INSTRUCTION -
Please read the records below and return each line holding the string "grey".

EXERCISE DATA -
-- -- --

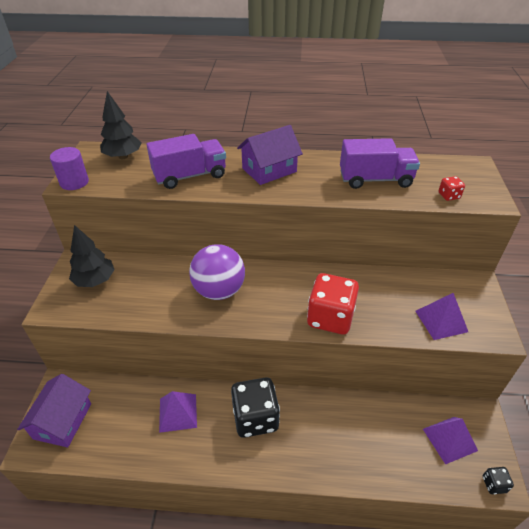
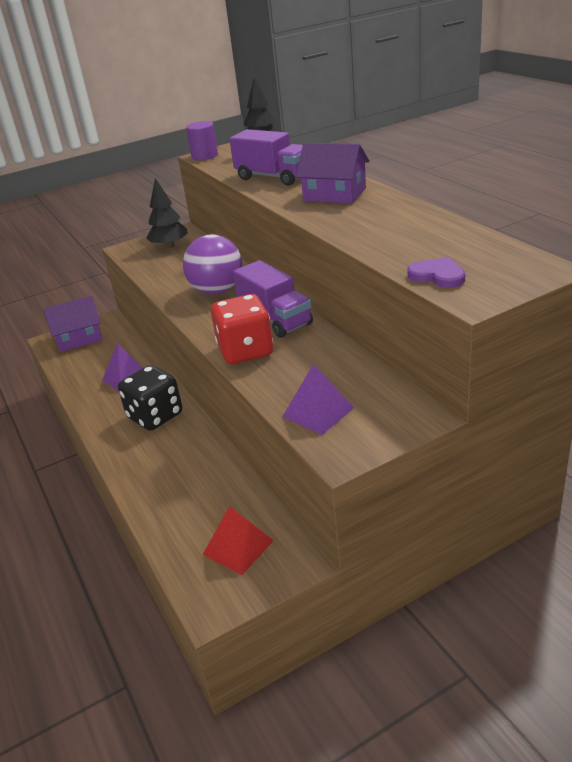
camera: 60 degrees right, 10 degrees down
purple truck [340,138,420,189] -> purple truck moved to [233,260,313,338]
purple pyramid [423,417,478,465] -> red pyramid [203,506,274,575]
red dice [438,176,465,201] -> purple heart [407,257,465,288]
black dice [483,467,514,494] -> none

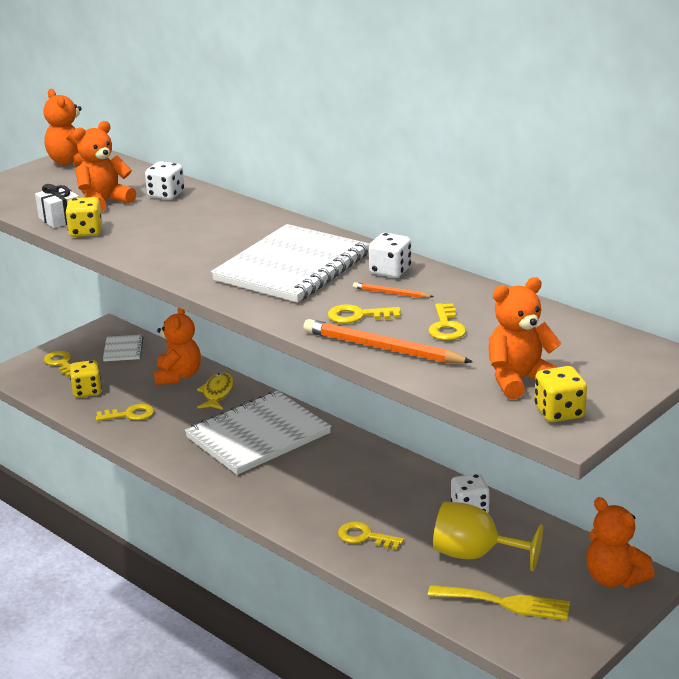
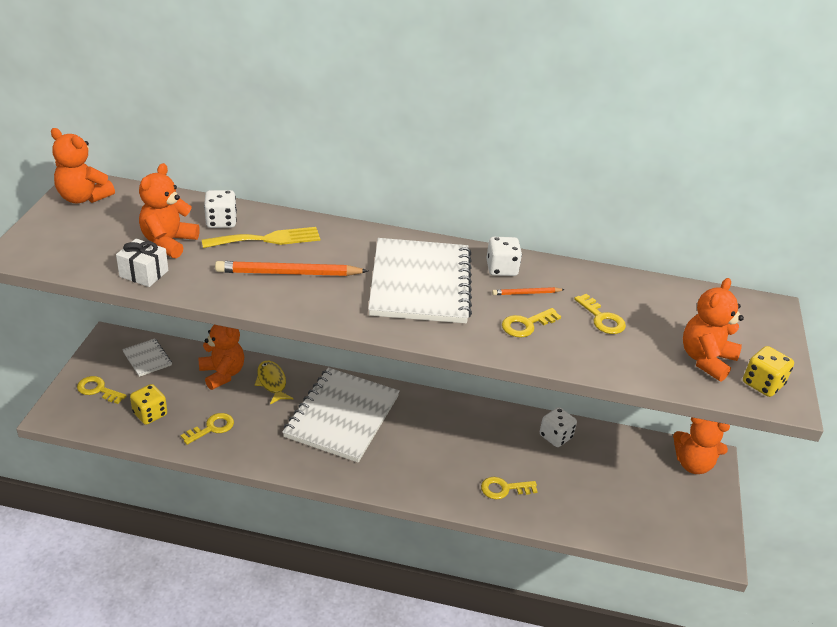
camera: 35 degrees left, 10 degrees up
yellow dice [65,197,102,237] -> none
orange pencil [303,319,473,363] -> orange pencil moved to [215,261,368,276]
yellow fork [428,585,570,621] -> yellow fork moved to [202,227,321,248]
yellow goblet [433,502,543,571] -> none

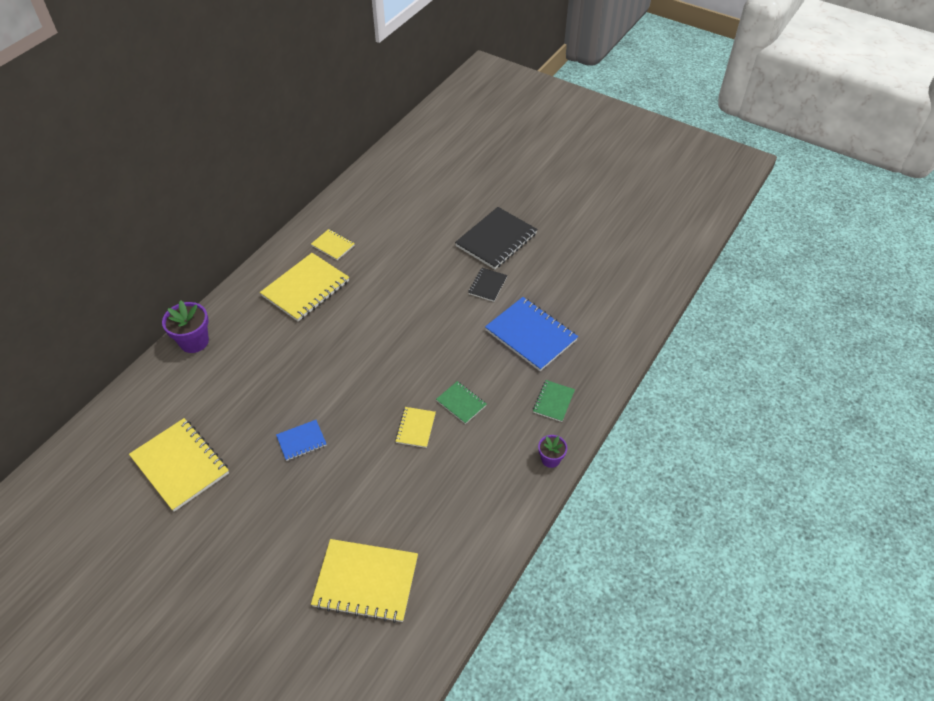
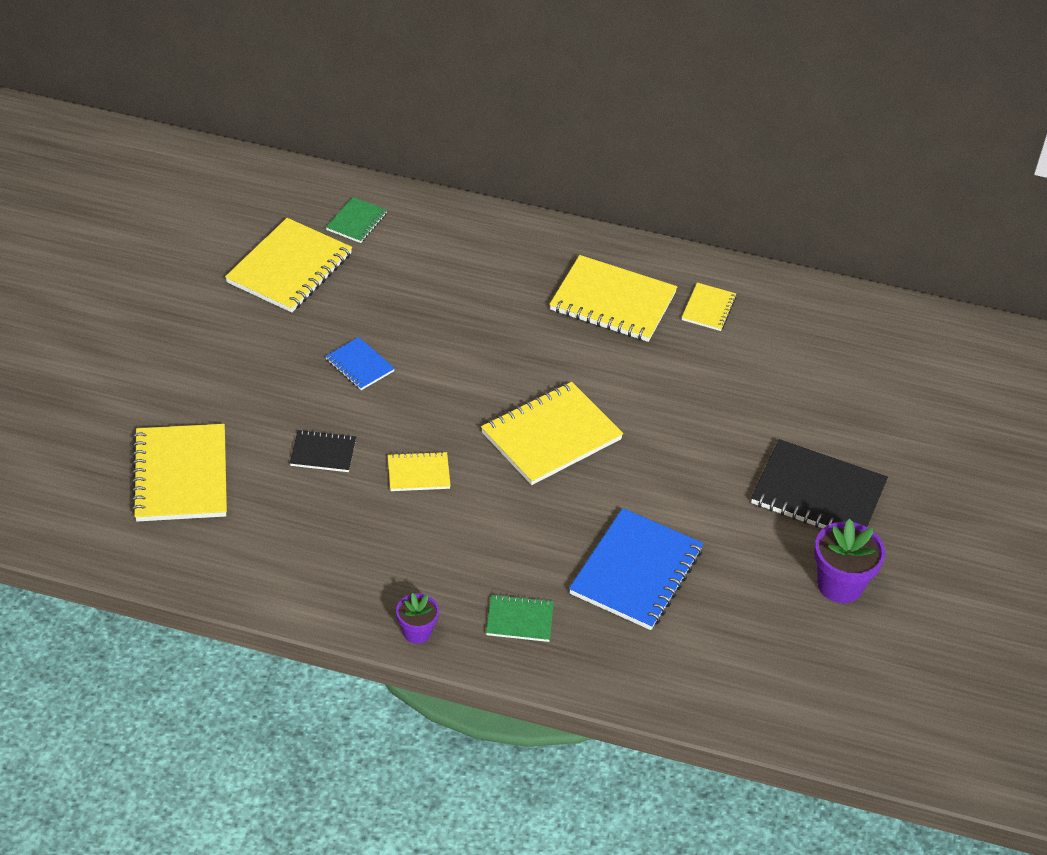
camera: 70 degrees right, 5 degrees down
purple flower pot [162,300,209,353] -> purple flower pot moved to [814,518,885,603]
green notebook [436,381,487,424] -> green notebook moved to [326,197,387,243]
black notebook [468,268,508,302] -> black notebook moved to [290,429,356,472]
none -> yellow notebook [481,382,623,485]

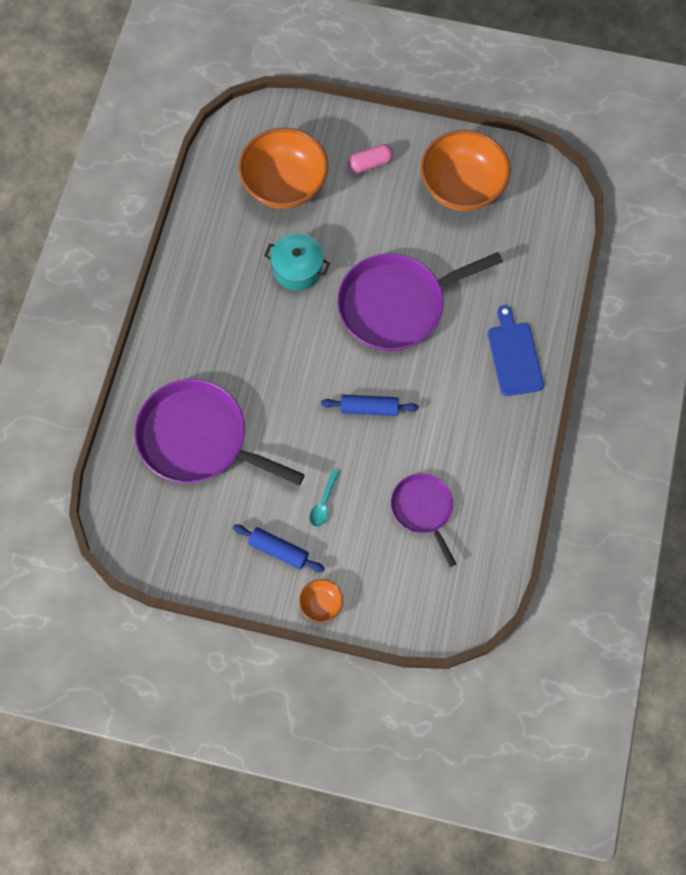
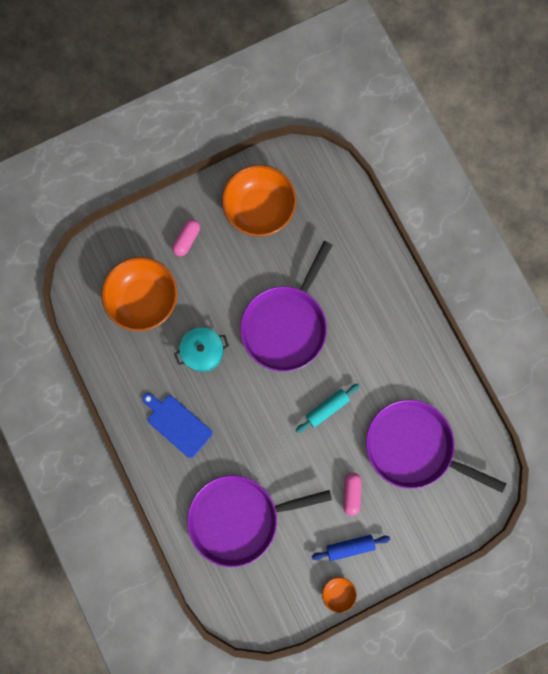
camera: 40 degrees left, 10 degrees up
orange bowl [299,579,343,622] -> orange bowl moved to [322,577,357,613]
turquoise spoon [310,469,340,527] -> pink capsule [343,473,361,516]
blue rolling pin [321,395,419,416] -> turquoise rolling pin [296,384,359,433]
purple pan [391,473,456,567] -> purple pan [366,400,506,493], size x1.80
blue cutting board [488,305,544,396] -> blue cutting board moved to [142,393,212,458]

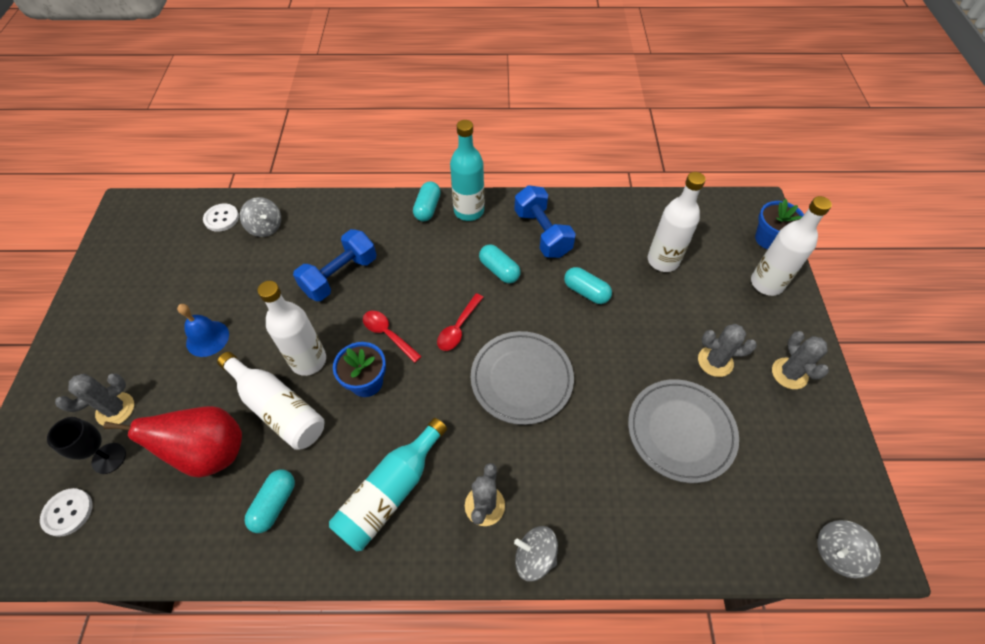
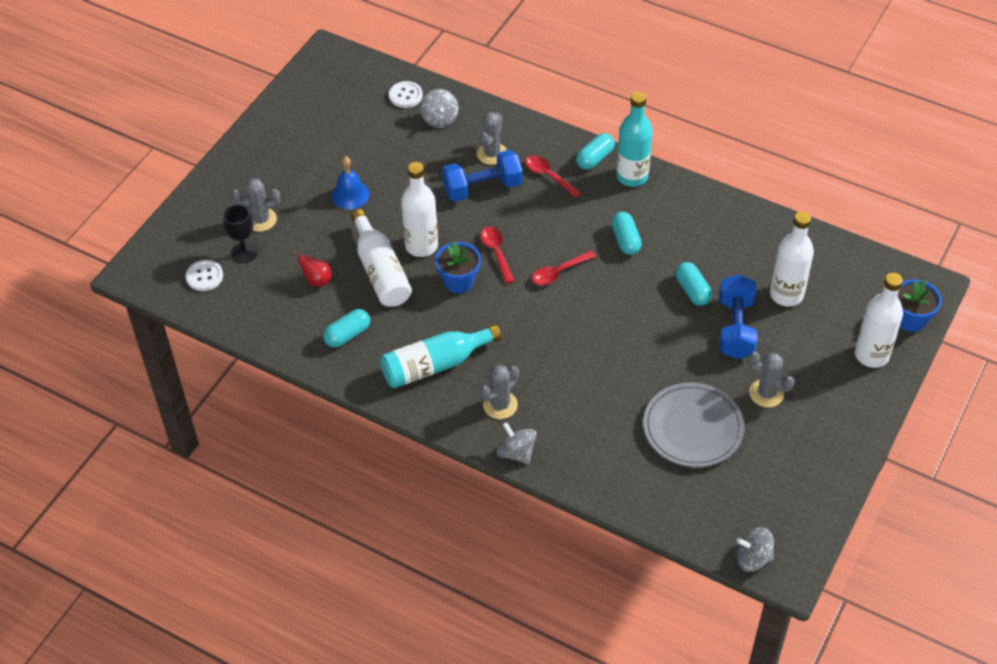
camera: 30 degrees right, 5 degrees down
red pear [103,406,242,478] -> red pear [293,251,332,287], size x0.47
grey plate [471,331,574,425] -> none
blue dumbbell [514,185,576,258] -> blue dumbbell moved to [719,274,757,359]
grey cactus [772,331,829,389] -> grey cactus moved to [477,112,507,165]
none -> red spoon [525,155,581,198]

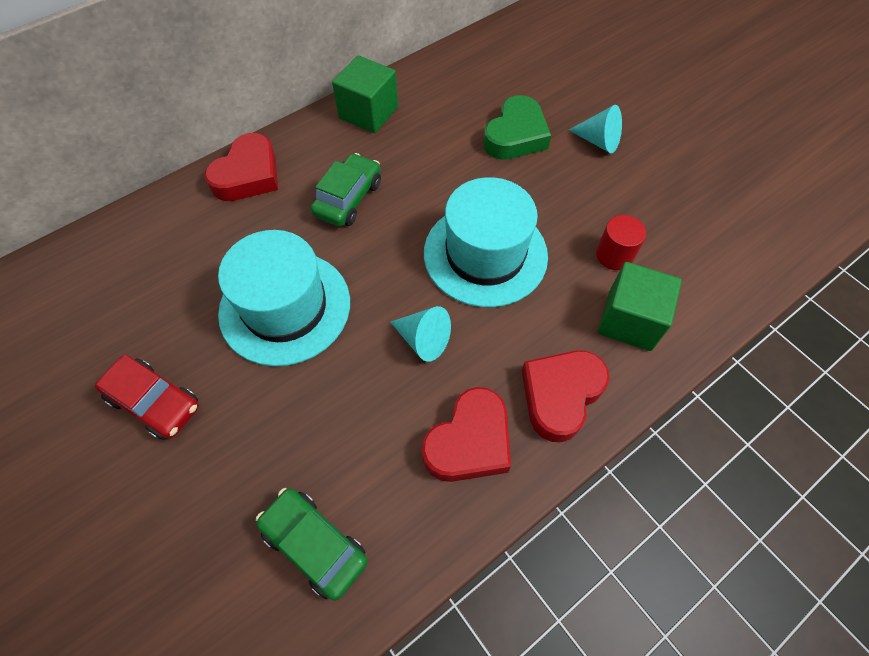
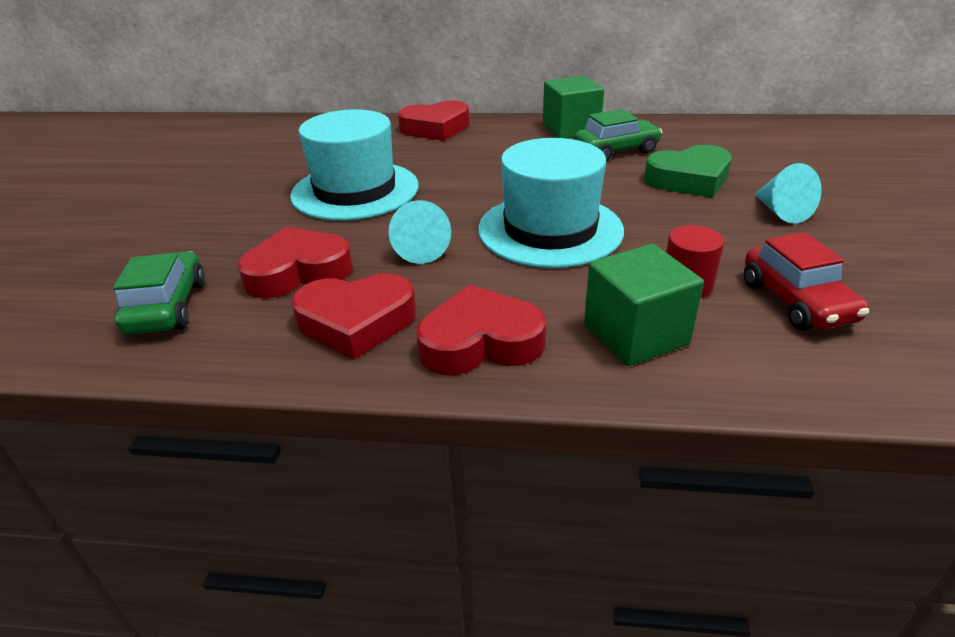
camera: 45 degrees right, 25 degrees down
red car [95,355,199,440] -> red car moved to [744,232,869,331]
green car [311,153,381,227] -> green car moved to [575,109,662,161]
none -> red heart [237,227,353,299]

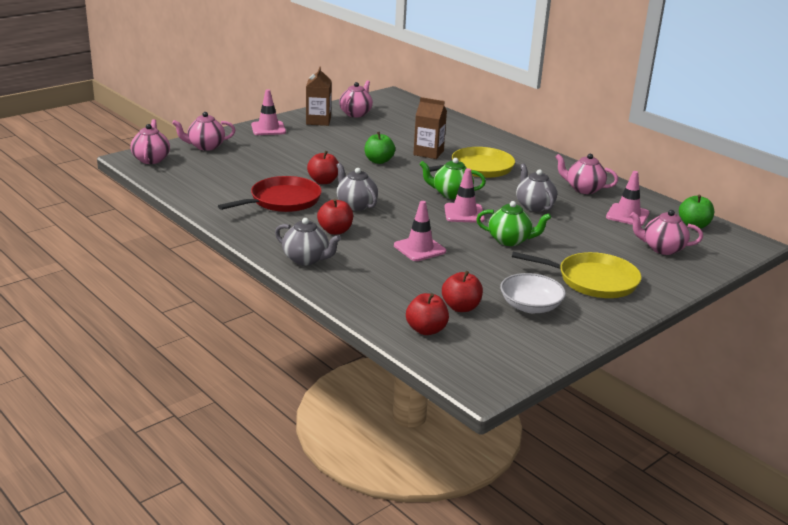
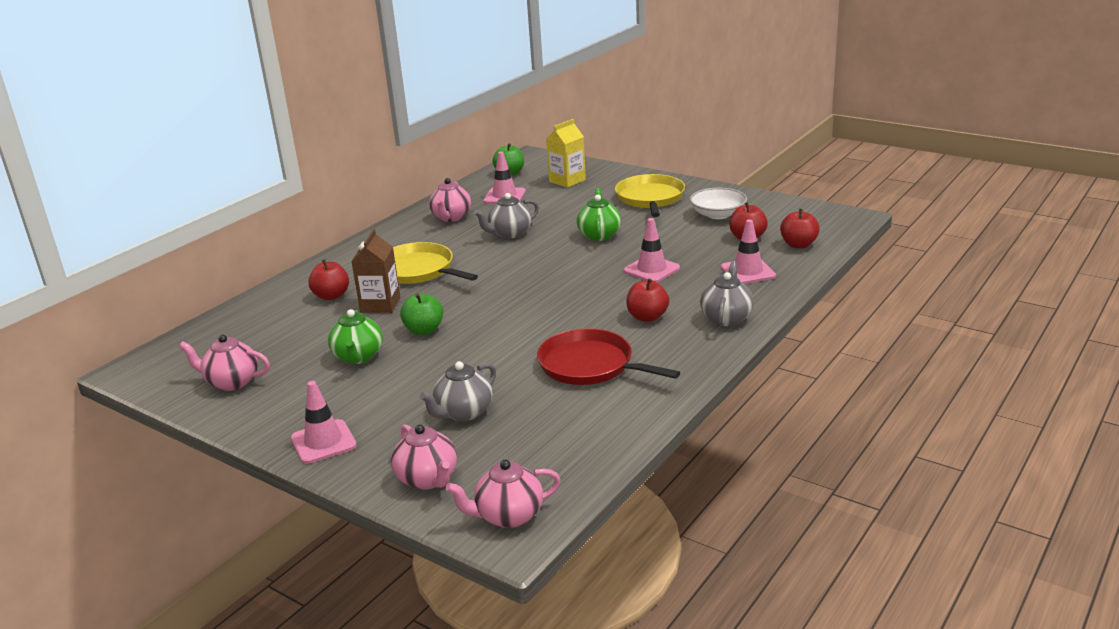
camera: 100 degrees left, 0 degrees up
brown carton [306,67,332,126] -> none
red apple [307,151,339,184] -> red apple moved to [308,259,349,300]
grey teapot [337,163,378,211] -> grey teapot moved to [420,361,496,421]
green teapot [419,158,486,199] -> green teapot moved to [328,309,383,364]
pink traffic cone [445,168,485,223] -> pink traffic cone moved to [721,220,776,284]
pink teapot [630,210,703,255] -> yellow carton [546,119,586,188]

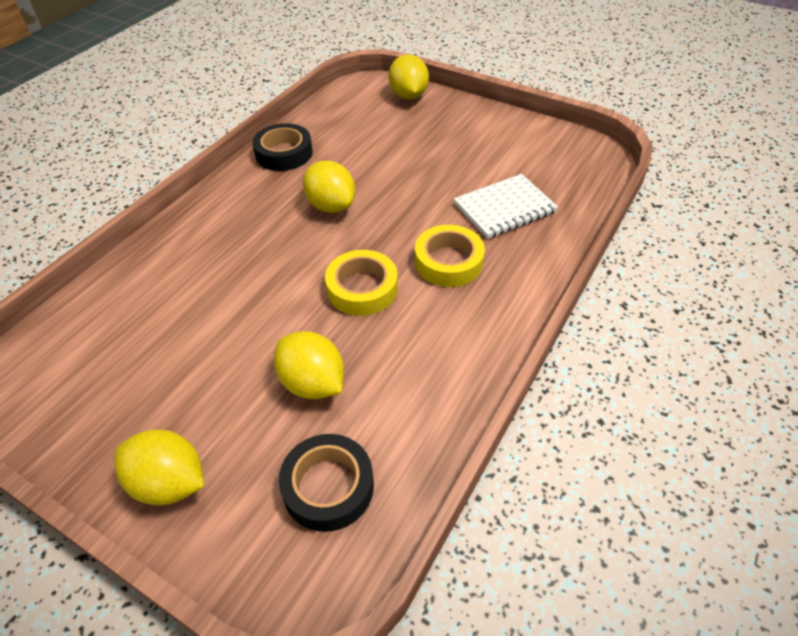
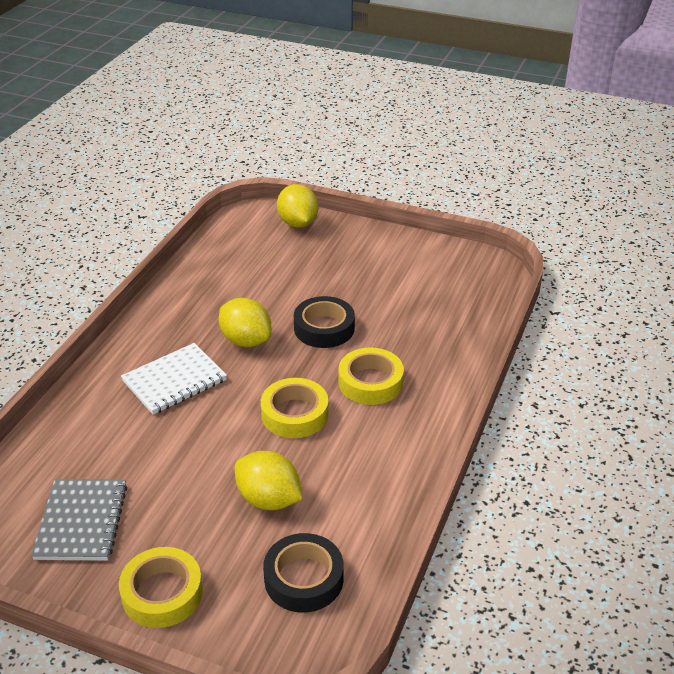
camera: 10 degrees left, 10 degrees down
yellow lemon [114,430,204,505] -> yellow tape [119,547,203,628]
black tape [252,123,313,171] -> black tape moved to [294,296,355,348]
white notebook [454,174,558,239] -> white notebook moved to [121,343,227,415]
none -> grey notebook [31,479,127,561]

-- -- --

RESULT -
grey plate [471,331,574,425] -> none
grey cactus [772,331,829,389] -> grey cactus moved to [477,112,507,165]
grey teapot [337,163,378,211] -> grey teapot moved to [420,361,496,421]
none -> grey notebook [31,479,127,561]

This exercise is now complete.